%%

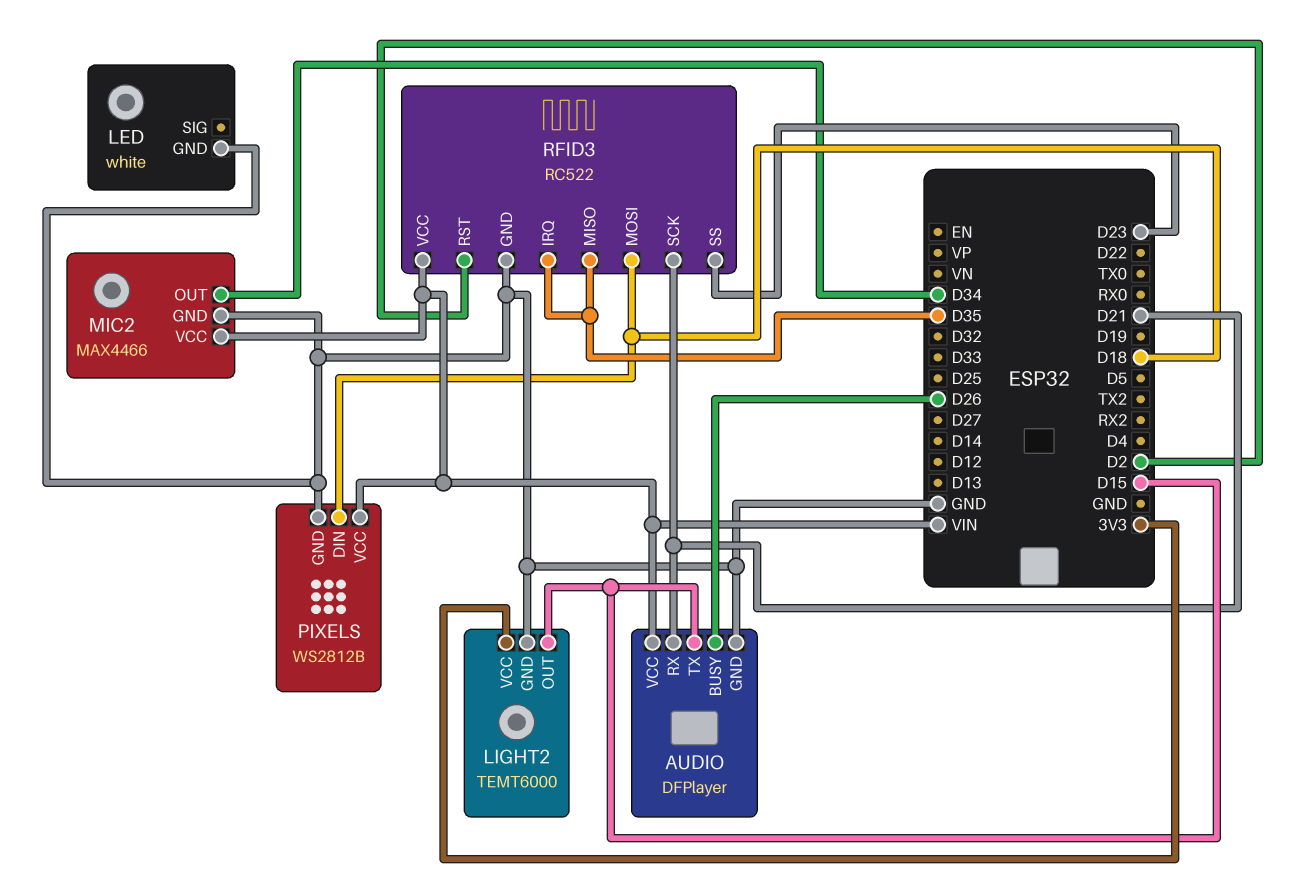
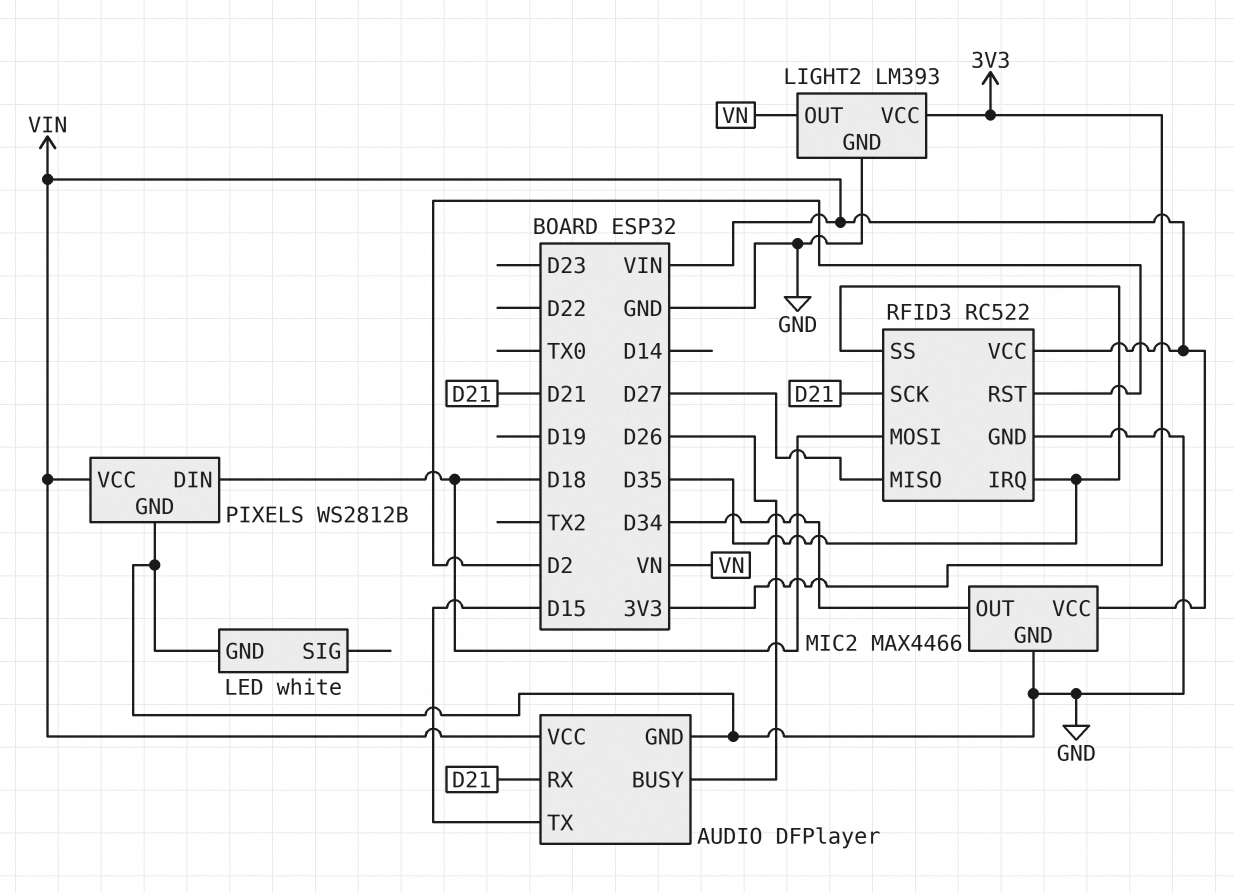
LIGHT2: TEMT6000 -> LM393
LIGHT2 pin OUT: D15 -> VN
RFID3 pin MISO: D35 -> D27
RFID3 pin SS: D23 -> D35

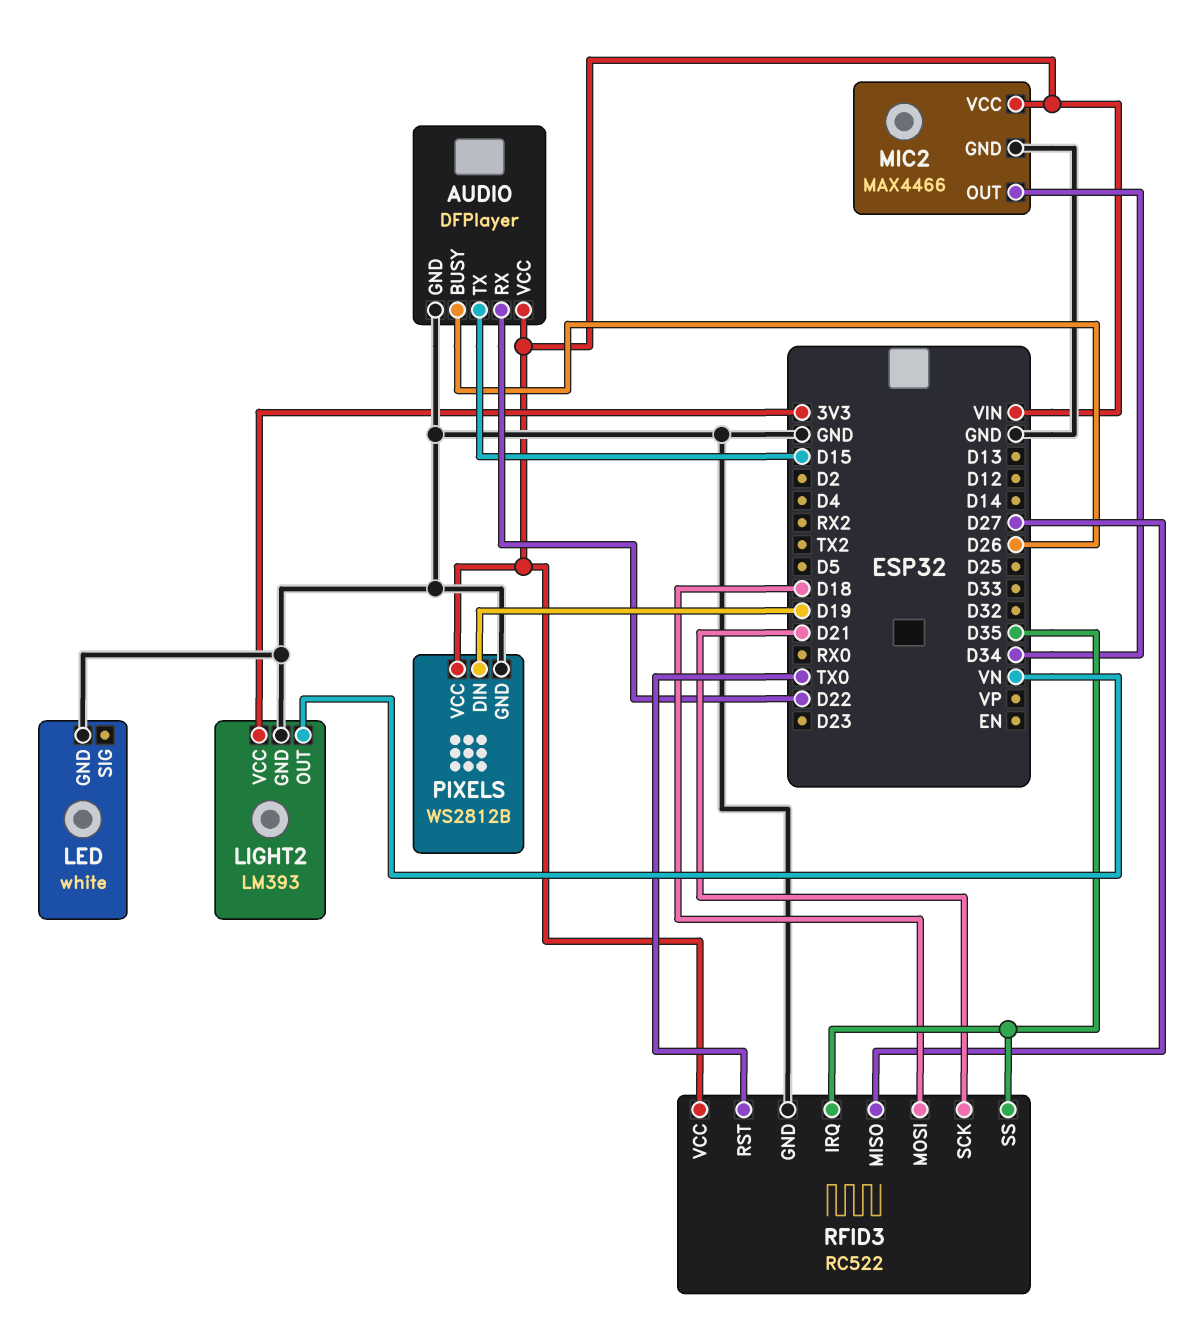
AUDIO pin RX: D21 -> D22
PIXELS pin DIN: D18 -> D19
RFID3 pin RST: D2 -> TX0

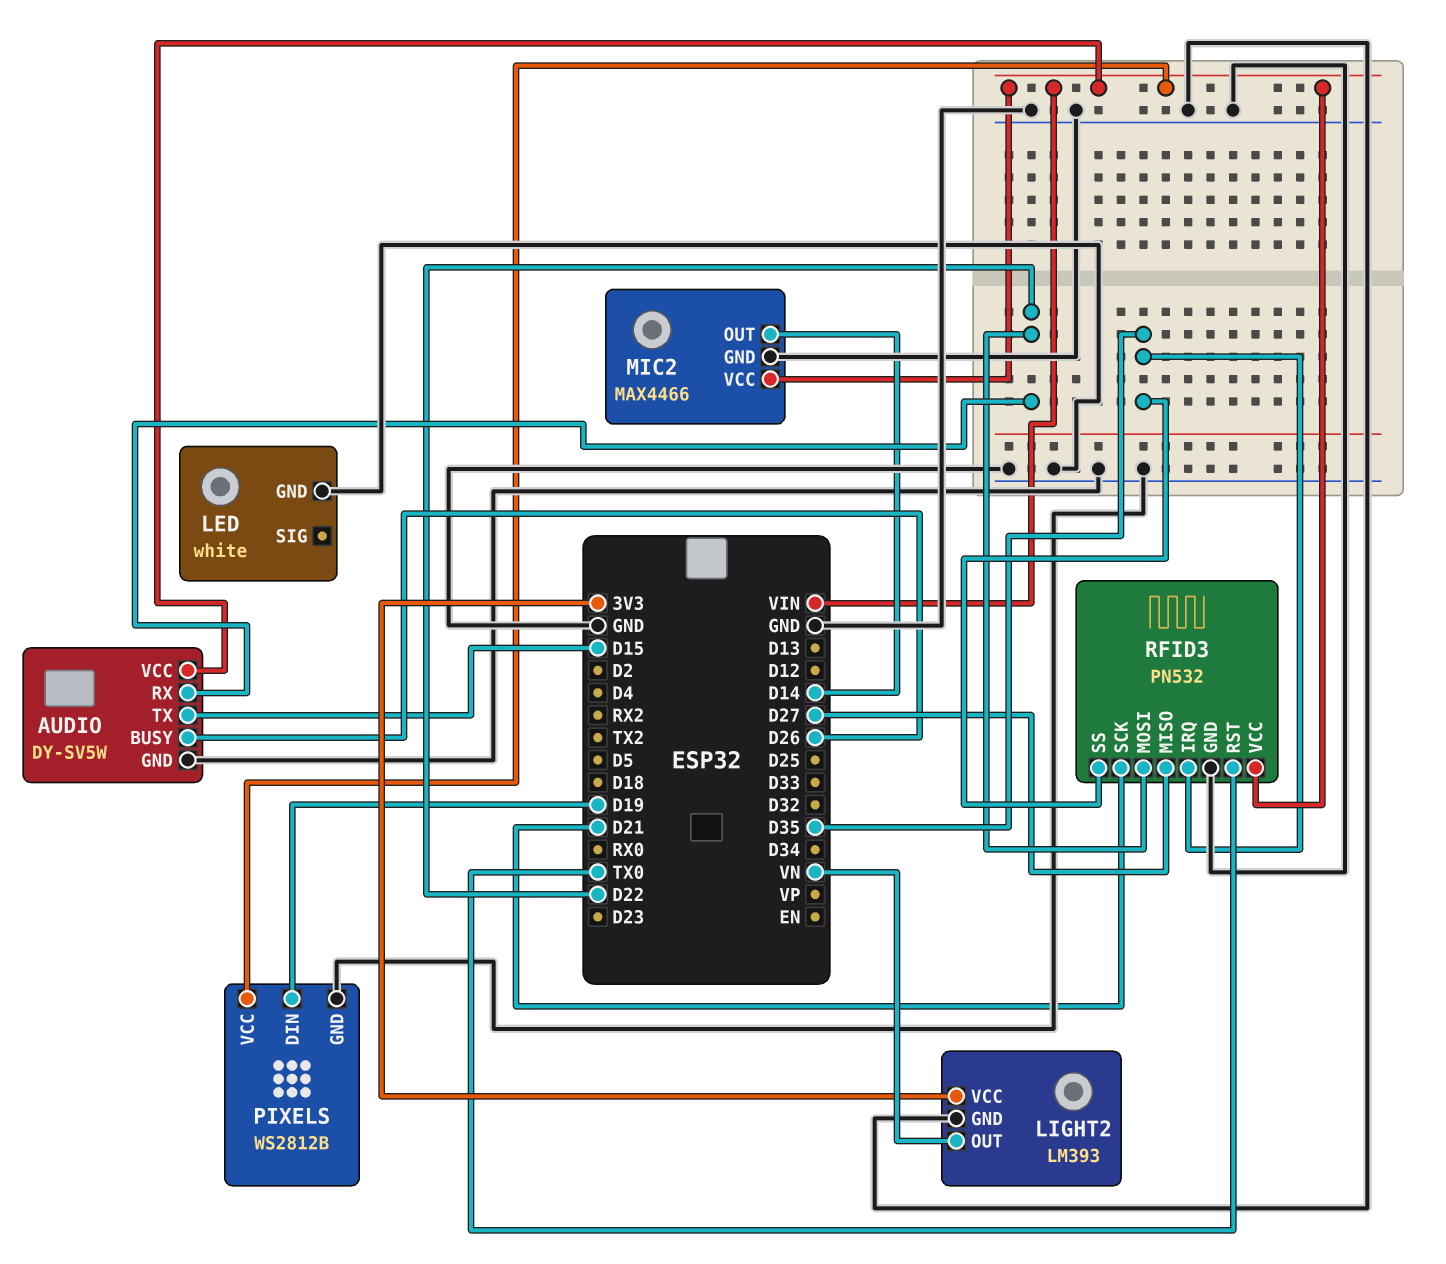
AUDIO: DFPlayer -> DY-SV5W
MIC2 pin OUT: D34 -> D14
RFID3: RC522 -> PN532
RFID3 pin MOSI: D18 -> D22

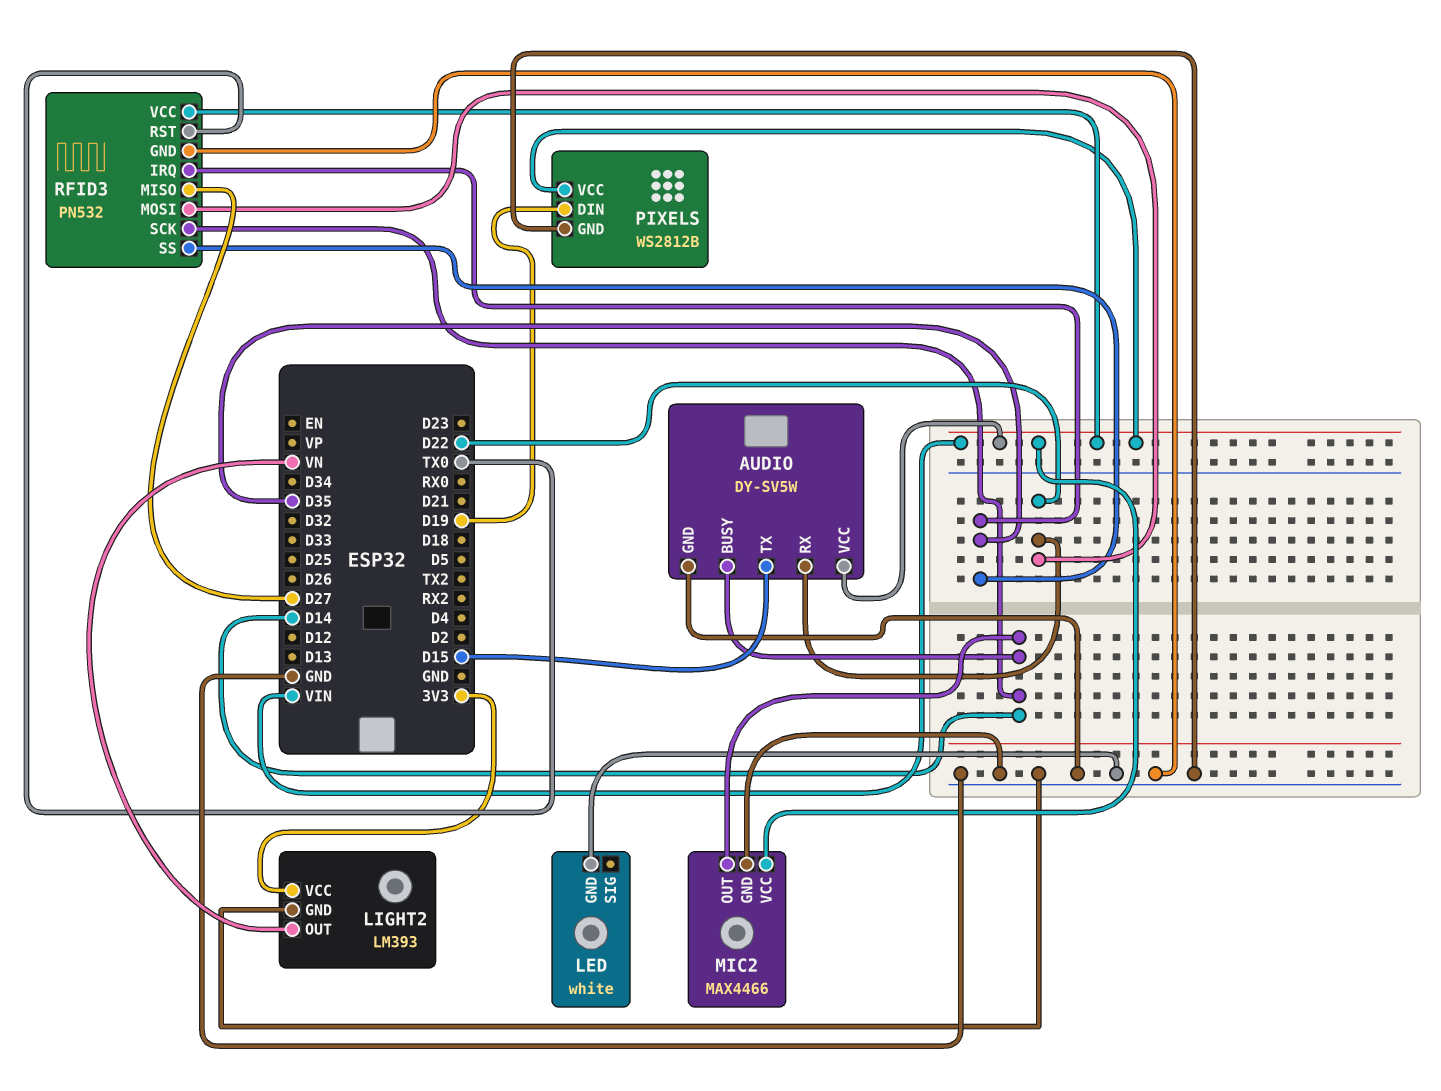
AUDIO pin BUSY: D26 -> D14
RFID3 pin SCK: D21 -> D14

%%

- **To do**
Hand back the data exactly as it appears, with all pictures cut.

- **Expected output**
LIGHT2: TEMT6000 -> LM393
LIGHT2 pin OUT: D15 -> VN
RFID3 pin MISO: D35 -> D27
RFID3 pin SS: D23 -> D35

AUDIO pin RX: D21 -> D22
PIXELS pin DIN: D18 -> D19
RFID3 pin RST: D2 -> TX0

AUDIO: DFPlayer -> DY-SV5W
MIC2 pin OUT: D34 -> D14
RFID3: RC522 -> PN532
RFID3 pin MOSI: D18 -> D22

AUDIO pin BUSY: D26 -> D14
RFID3 pin SCK: D21 -> D14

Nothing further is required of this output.